*** SUPPLIED RECORDS ***
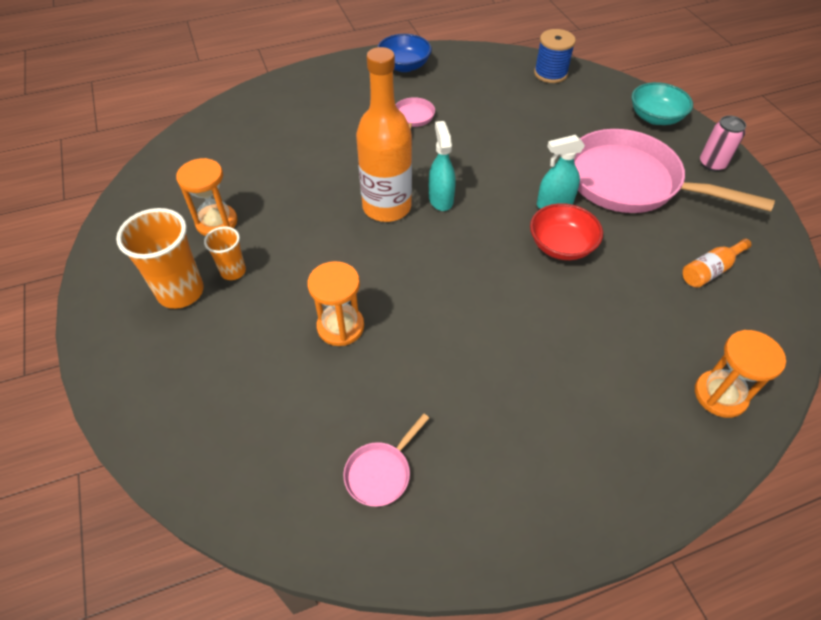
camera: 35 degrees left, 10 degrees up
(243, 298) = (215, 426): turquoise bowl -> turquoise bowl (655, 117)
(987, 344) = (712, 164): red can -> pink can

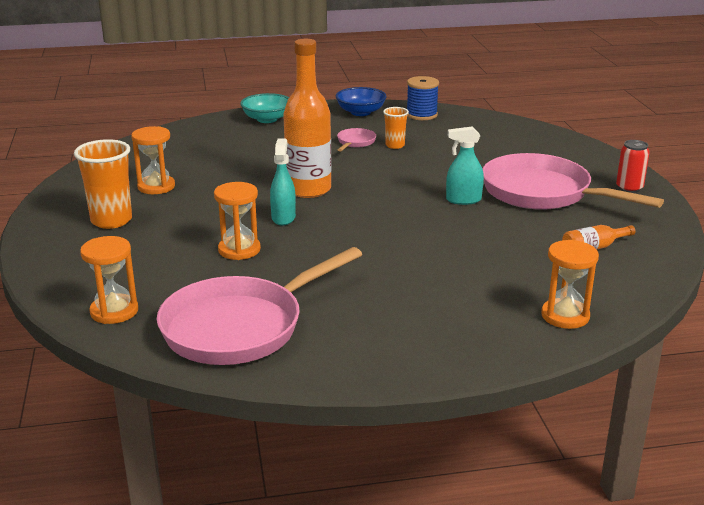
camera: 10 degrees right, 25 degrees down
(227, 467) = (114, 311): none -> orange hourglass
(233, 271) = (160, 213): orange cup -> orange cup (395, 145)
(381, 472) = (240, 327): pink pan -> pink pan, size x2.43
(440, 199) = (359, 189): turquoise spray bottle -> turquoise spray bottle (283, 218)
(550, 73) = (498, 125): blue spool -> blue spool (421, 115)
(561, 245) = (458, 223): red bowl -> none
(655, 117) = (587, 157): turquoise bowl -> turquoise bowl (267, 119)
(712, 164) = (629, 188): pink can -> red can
*** End of SUPPLIED RECORDS ***
*** SUPPLIED RECORDS ***
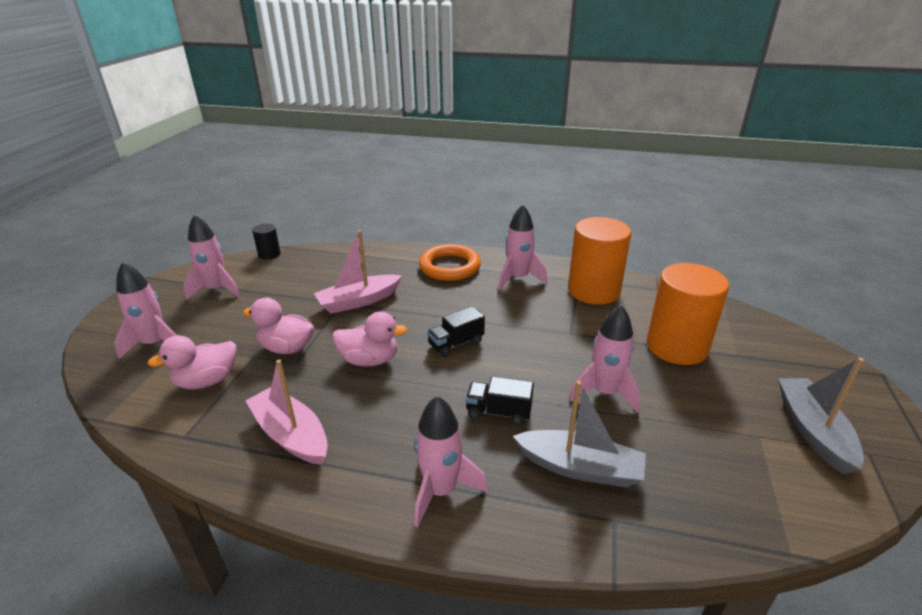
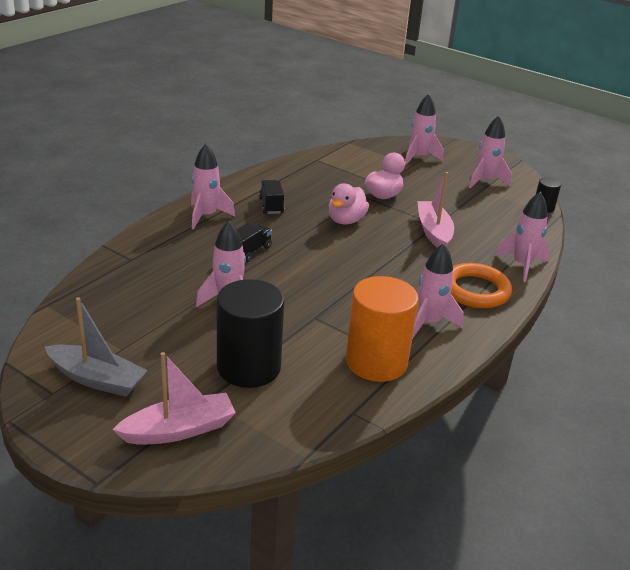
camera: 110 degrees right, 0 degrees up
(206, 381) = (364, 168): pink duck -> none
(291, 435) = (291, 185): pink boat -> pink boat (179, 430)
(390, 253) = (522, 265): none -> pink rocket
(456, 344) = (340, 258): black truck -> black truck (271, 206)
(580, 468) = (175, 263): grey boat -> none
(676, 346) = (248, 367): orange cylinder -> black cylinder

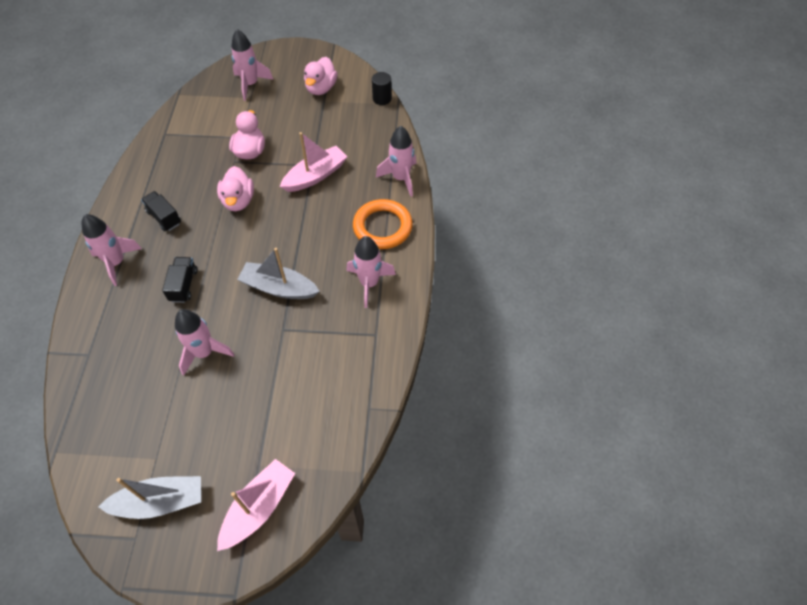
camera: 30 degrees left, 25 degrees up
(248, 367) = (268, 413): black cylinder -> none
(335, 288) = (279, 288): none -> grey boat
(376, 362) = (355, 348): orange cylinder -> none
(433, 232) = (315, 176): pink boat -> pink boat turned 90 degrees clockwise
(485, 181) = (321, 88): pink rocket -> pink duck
*** End of SUPPLIED RECORDS ***
TASK STATEMENT: From the entries above, print the lines beginning at the one with "(248, 367) = (268, 413): black" and stopping after the one with "(485, 181) = (321, 88): pink", exactly as written and with nothing else.

REPLY TO THE EXERCISE:
(248, 367) = (268, 413): black cylinder -> none
(335, 288) = (279, 288): none -> grey boat
(376, 362) = (355, 348): orange cylinder -> none
(433, 232) = (315, 176): pink boat -> pink boat turned 90 degrees clockwise
(485, 181) = (321, 88): pink rocket -> pink duck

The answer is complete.